§ **PROBLEM STATEMENT**:
Repeat only the lines from the one containing "D1: none -> diode 1N4004 (A N_2, K +9V)" to the final line below, exactly as they read, and leave every picture out.

Segment Open

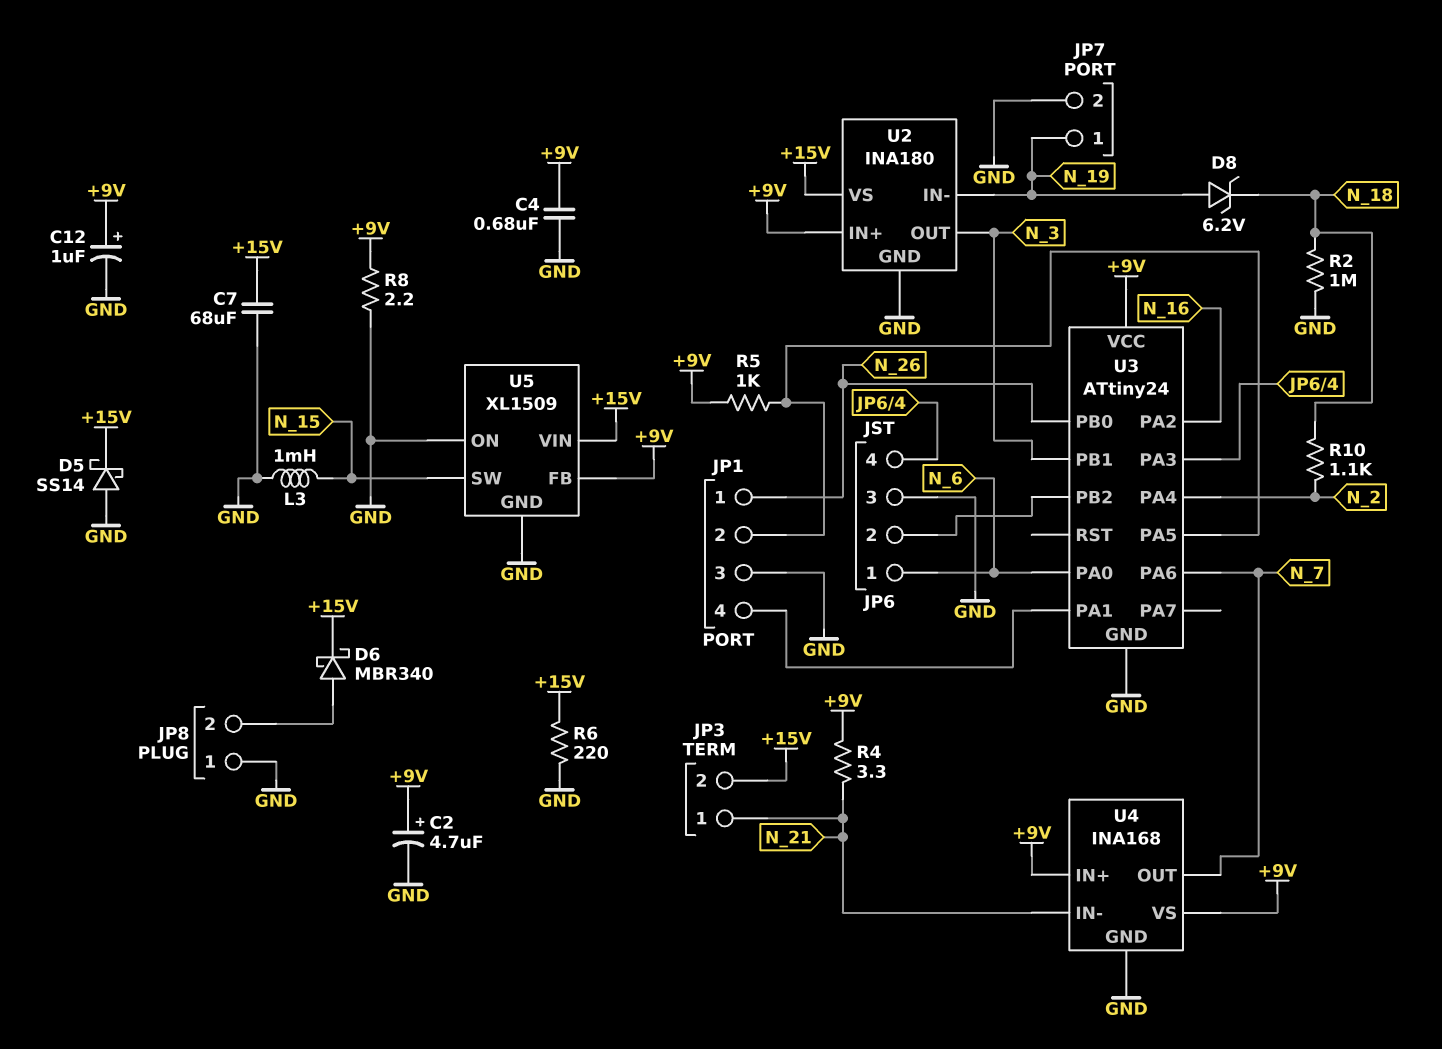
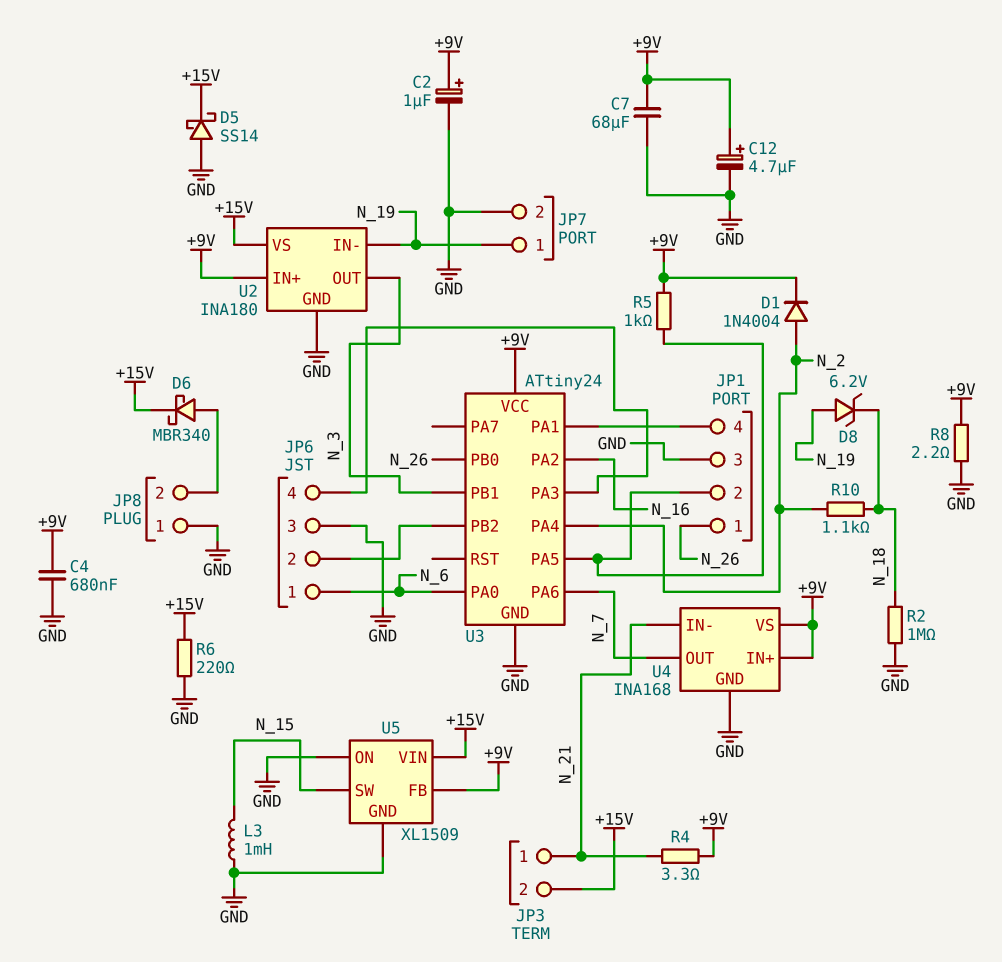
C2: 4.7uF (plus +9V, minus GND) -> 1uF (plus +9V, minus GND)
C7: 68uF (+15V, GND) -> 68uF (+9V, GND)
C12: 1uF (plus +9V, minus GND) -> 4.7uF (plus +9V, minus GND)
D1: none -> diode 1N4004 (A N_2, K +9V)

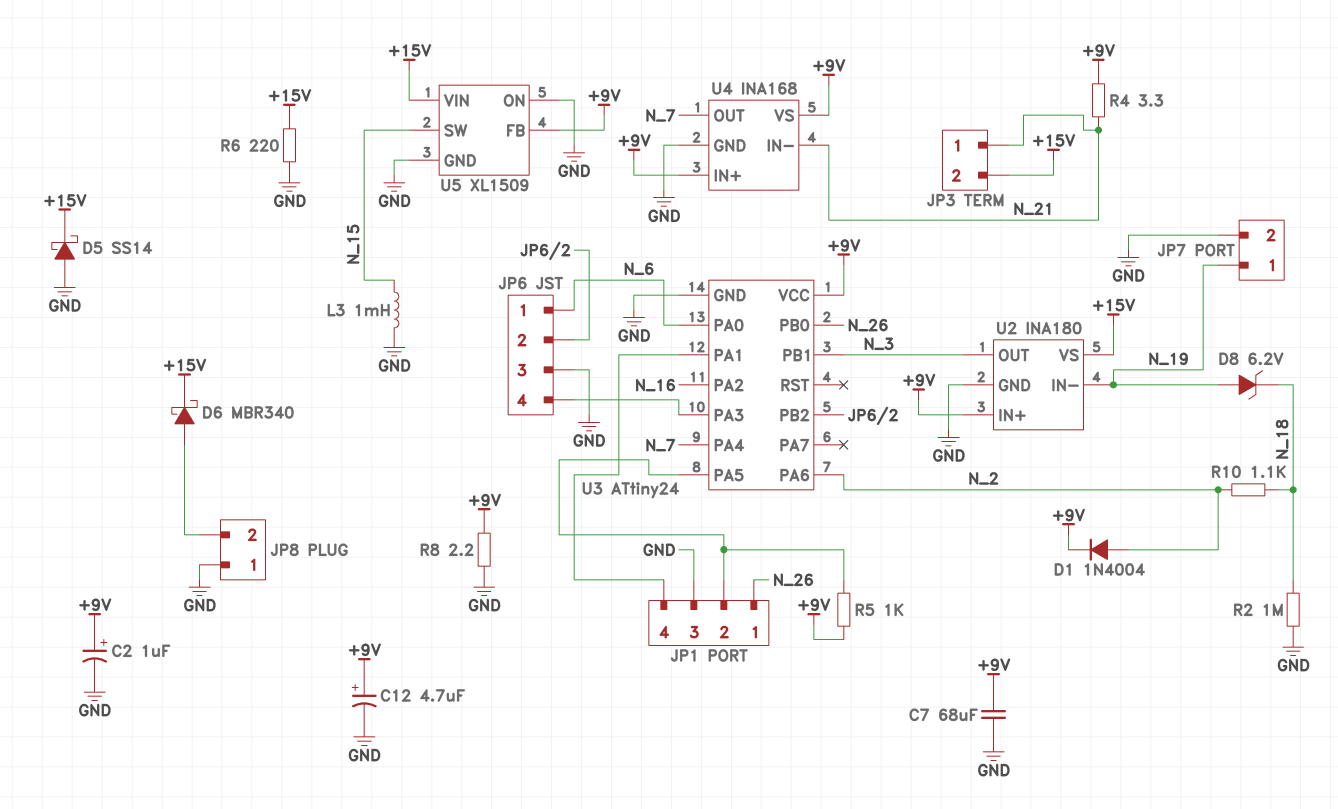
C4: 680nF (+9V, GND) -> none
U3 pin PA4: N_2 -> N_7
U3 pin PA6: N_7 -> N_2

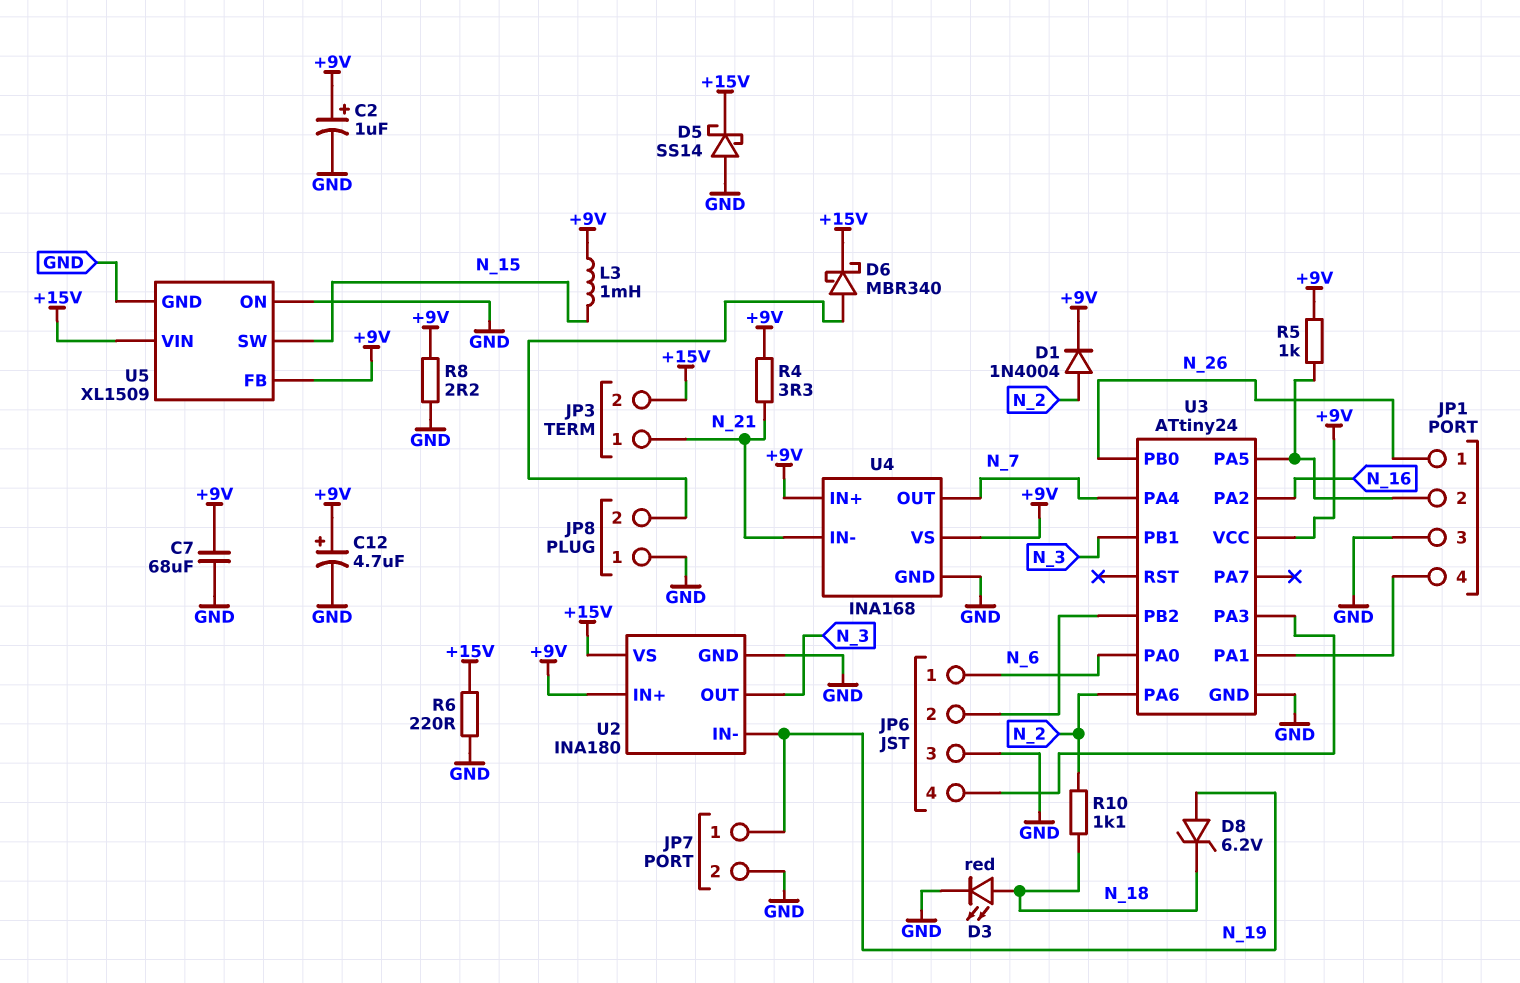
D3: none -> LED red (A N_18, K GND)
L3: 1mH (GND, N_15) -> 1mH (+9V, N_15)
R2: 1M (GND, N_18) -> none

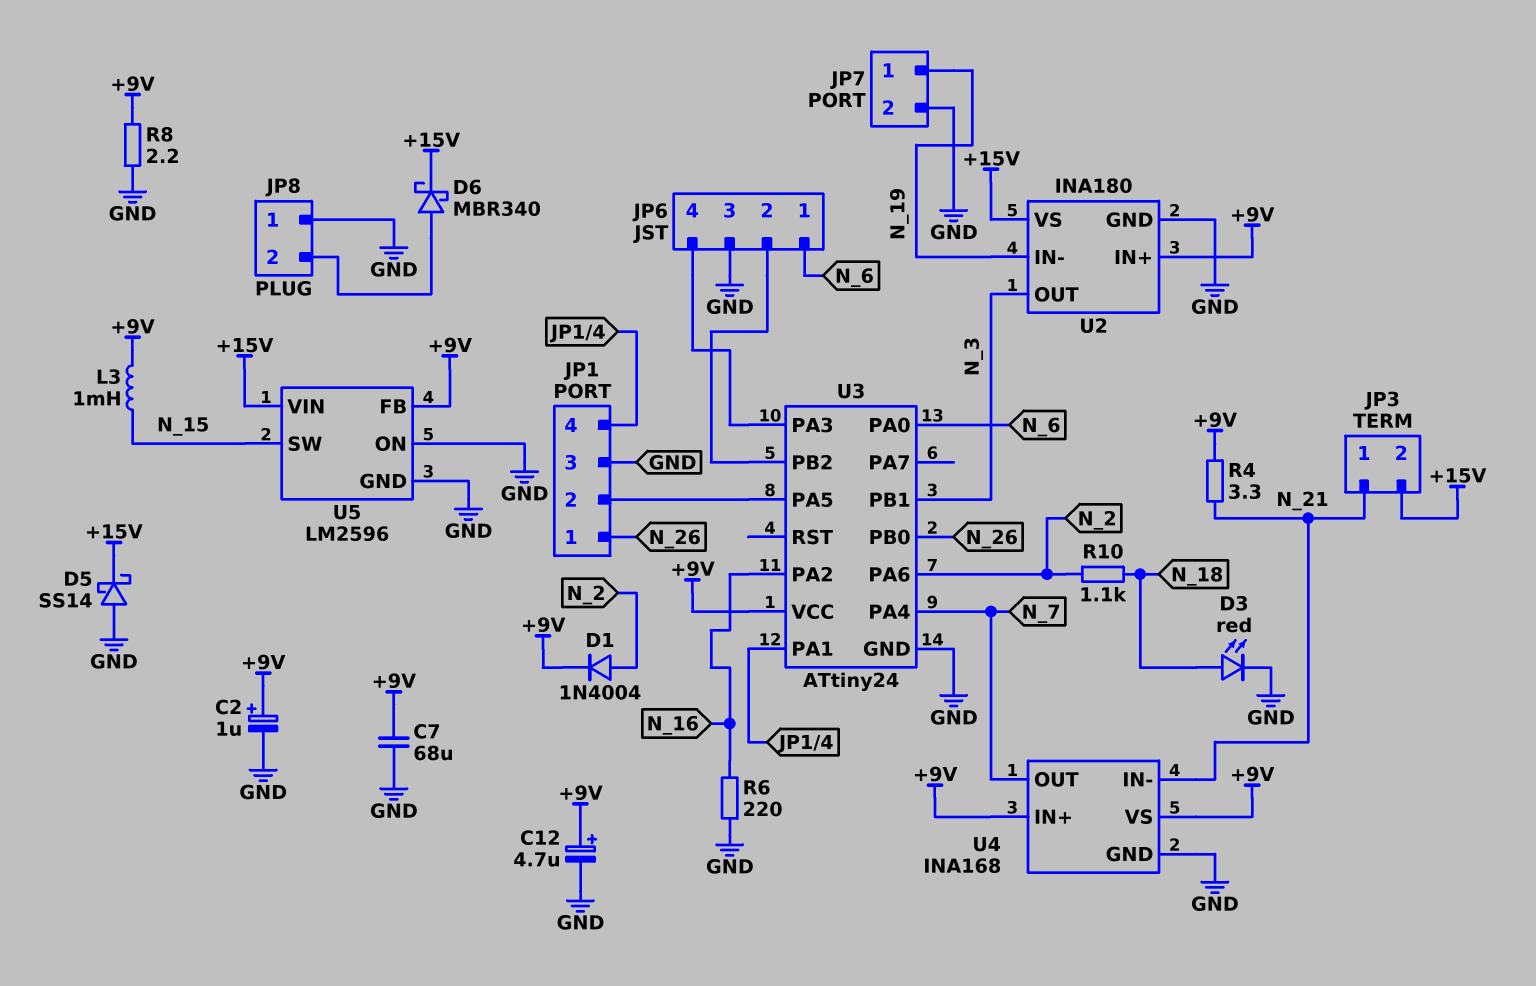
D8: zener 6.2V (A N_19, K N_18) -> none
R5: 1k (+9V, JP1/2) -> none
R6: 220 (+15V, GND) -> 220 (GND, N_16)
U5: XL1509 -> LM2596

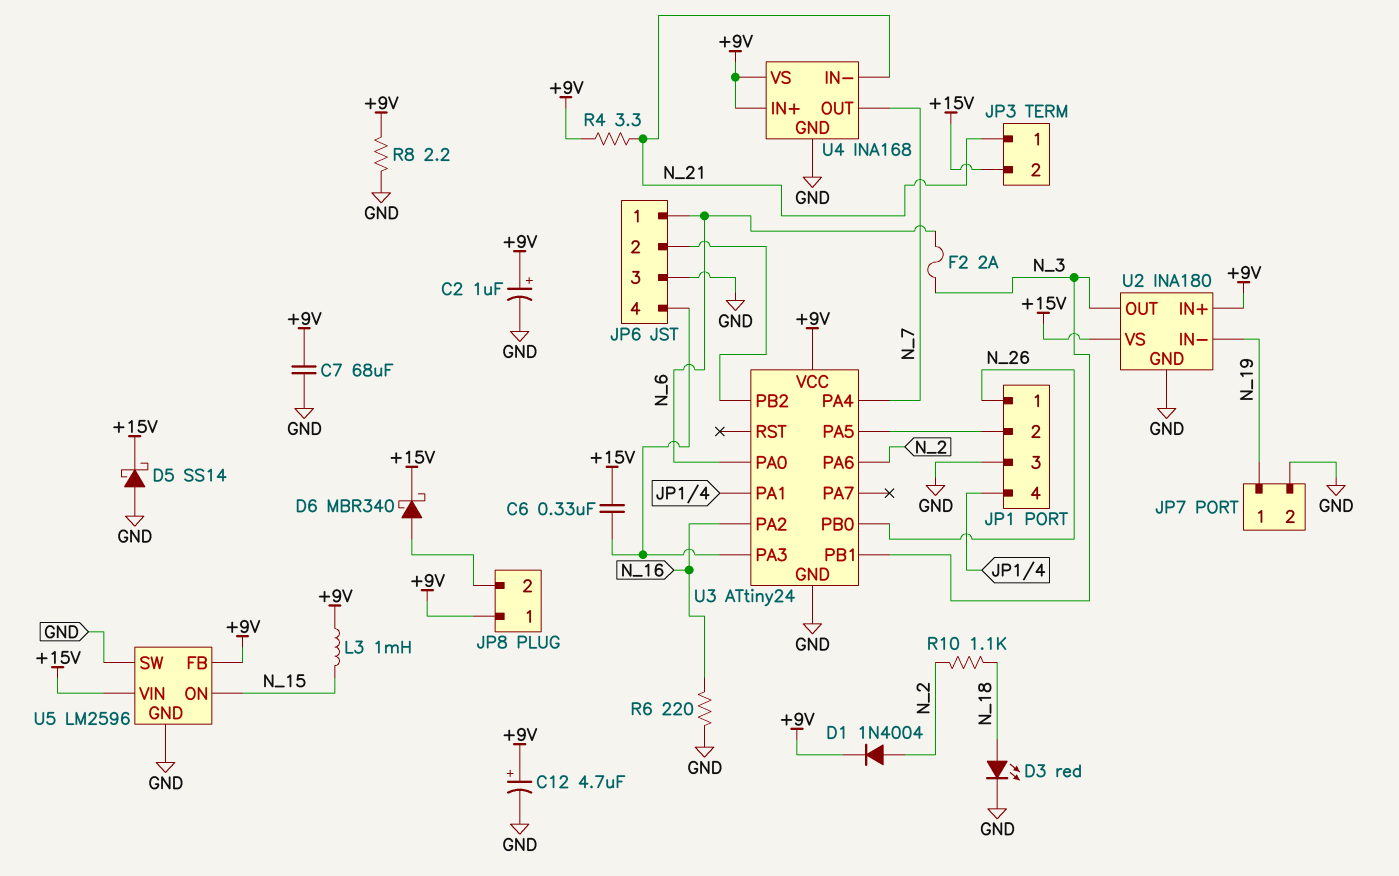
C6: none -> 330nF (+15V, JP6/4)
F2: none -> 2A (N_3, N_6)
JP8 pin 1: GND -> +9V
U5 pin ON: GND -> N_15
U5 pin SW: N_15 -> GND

Segment Closed

§ **ANSWER BOX**:
D1: none -> diode 1N4004 (A N_2, K +9V)

C4: 680nF (+9V, GND) -> none
U3 pin PA4: N_2 -> N_7
U3 pin PA6: N_7 -> N_2

D3: none -> LED red (A N_18, K GND)
L3: 1mH (GND, N_15) -> 1mH (+9V, N_15)
R2: 1M (GND, N_18) -> none

D8: zener 6.2V (A N_19, K N_18) -> none
R5: 1k (+9V, JP1/2) -> none
R6: 220 (+15V, GND) -> 220 (GND, N_16)
U5: XL1509 -> LM2596

C6: none -> 330nF (+15V, JP6/4)
F2: none -> 2A (N_3, N_6)
JP8 pin 1: GND -> +9V
U5 pin ON: GND -> N_15
U5 pin SW: N_15 -> GND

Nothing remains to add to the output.